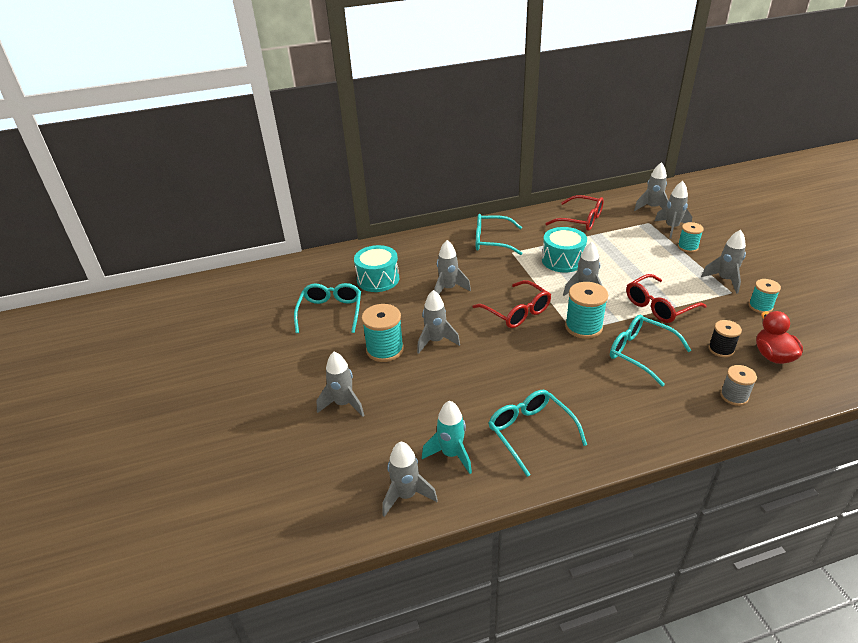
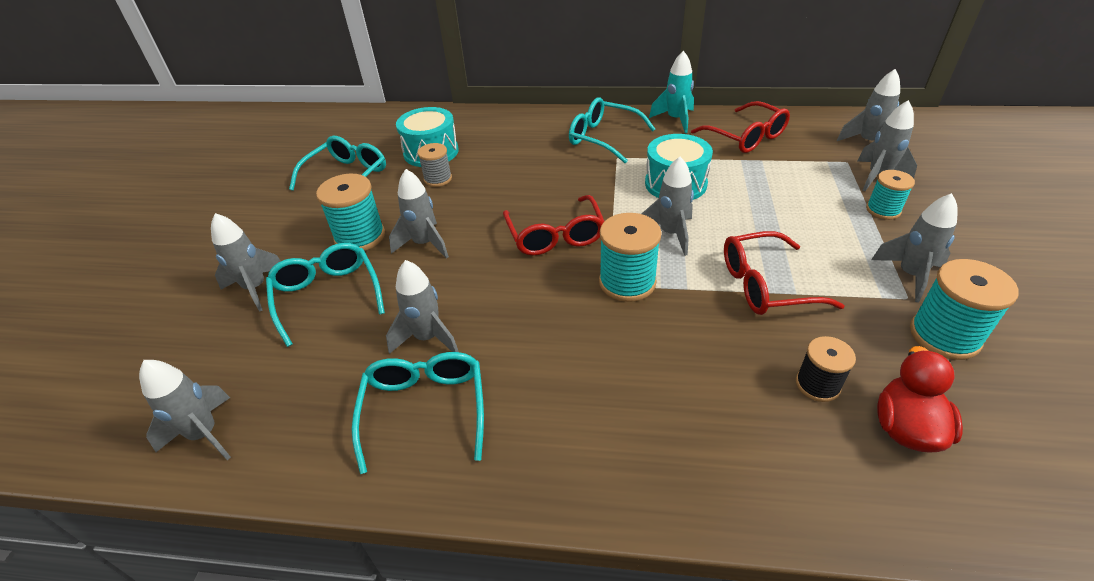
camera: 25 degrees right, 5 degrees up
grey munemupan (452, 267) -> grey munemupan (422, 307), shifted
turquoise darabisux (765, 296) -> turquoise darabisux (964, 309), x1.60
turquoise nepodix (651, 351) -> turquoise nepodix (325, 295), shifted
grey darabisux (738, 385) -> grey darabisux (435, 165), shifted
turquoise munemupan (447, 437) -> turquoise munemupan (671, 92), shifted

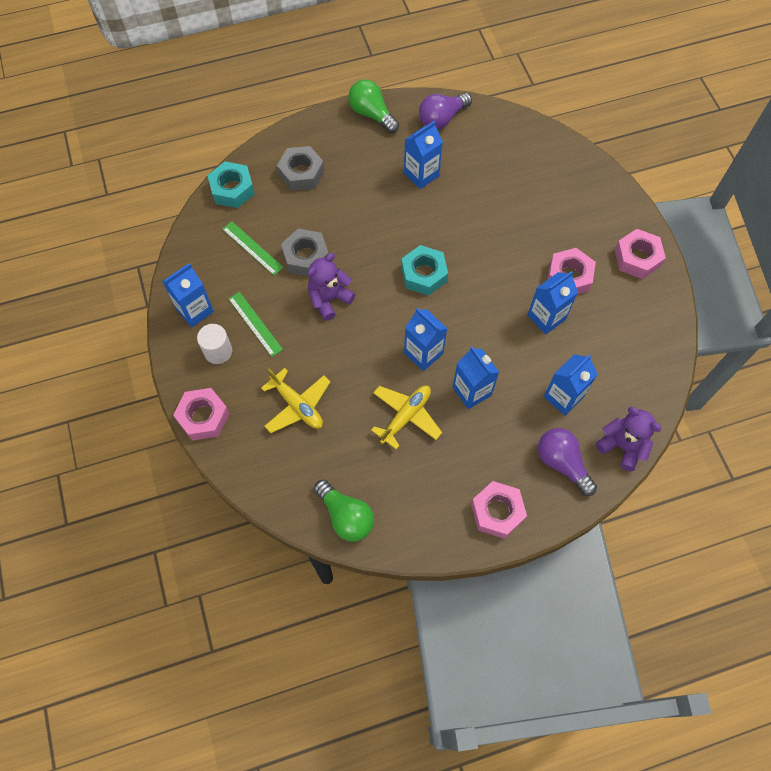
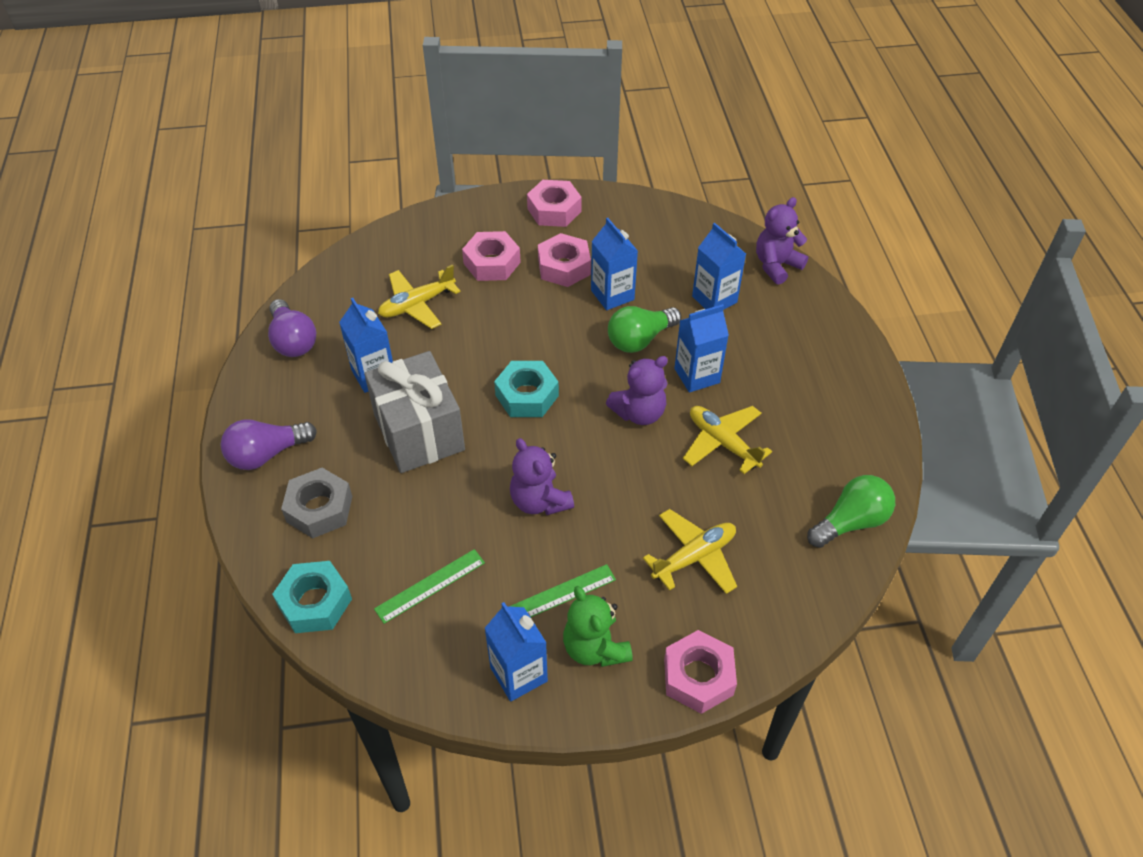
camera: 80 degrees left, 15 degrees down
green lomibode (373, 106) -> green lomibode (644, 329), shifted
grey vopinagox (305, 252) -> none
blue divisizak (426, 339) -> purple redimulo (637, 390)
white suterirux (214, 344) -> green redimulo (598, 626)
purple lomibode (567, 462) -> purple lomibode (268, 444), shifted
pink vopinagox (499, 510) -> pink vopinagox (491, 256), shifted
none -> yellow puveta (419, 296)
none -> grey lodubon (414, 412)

══════

■ **What to do**: Which lines of the material contain "darabisux"? List them.

■ **Result of the task**:
turquoise darabisux (765, 296) -> turquoise darabisux (964, 309), x1.60
grey darabisux (738, 385) -> grey darabisux (435, 165), shifted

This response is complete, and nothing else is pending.